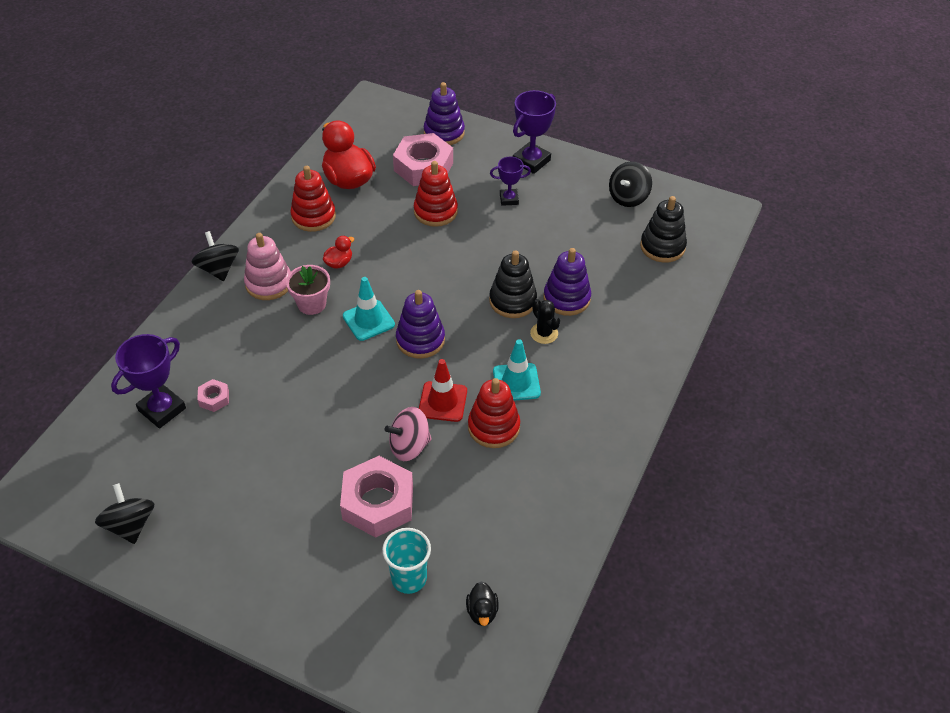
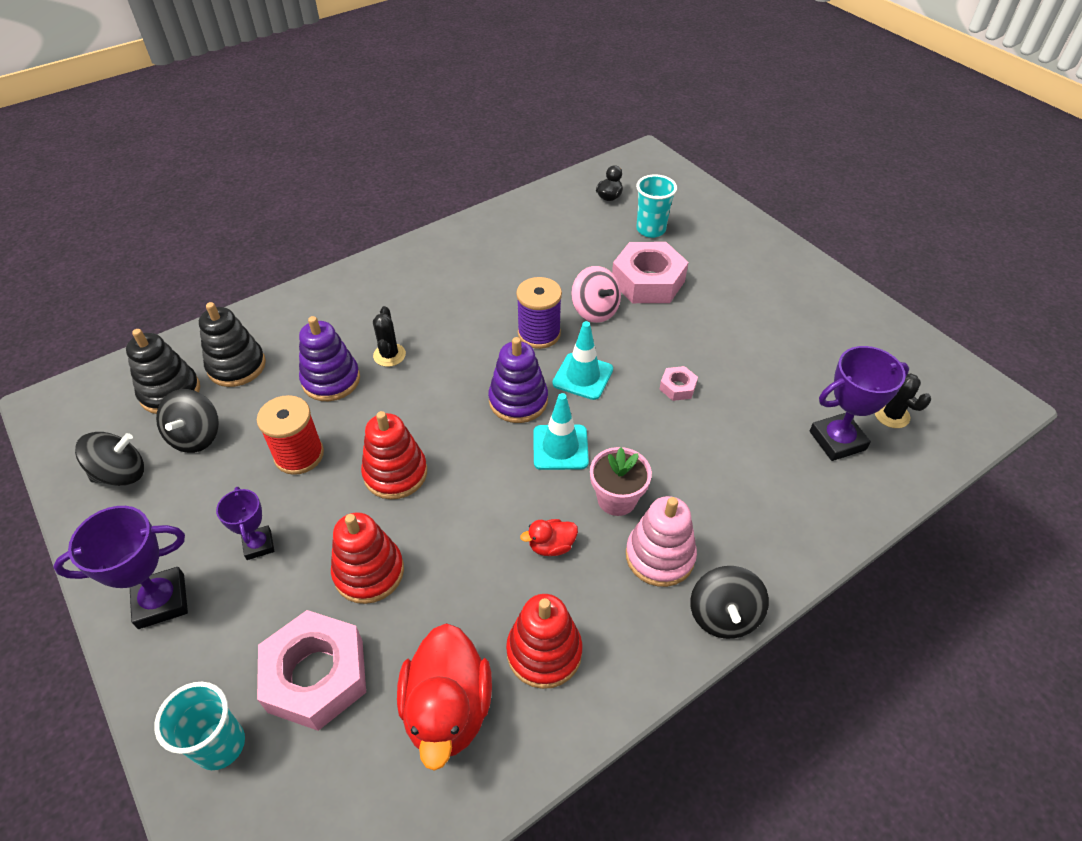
camera: 150 degrees left, 0 degrees up
black spinning top [95,483,154,544] -> black spinning top moved to [156,389,219,453]
pink nut [197,379,229,412] -> pink nut moved to [659,366,698,401]
pink spinning top [385,407,432,461] -> pink spinning top turned 45 degrees clockwise [571,266,621,323]
red traffic cone [419,359,467,422] -> purple spool [516,277,562,349]
purple stacking toy [424,82,465,145] -> turquoise cup [154,682,245,770]
red stacking toy [468,378,520,448] -> red stacking toy moved to [361,411,427,499]
black stacking toy [489,250,537,318] -> black stacking toy moved to [199,302,266,387]
purple trophy [490,157,531,206] -> purple trophy turned 45 degrees clockwise [216,487,274,560]
turquoise traffic cone [493,339,541,401] -> turquoise traffic cone moved to [552,321,613,400]
none -> red spool [257,395,324,475]
none -> black cactus [875,373,931,428]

########

- _Exercise aim_
Please return exactly the lines that run from the line with "turquoise traffic cone [493,339,541,401]" through the end of the records above, both included, and nothing more.

- _Result_
turquoise traffic cone [493,339,541,401] -> turquoise traffic cone moved to [552,321,613,400]
none -> red spool [257,395,324,475]
none -> black cactus [875,373,931,428]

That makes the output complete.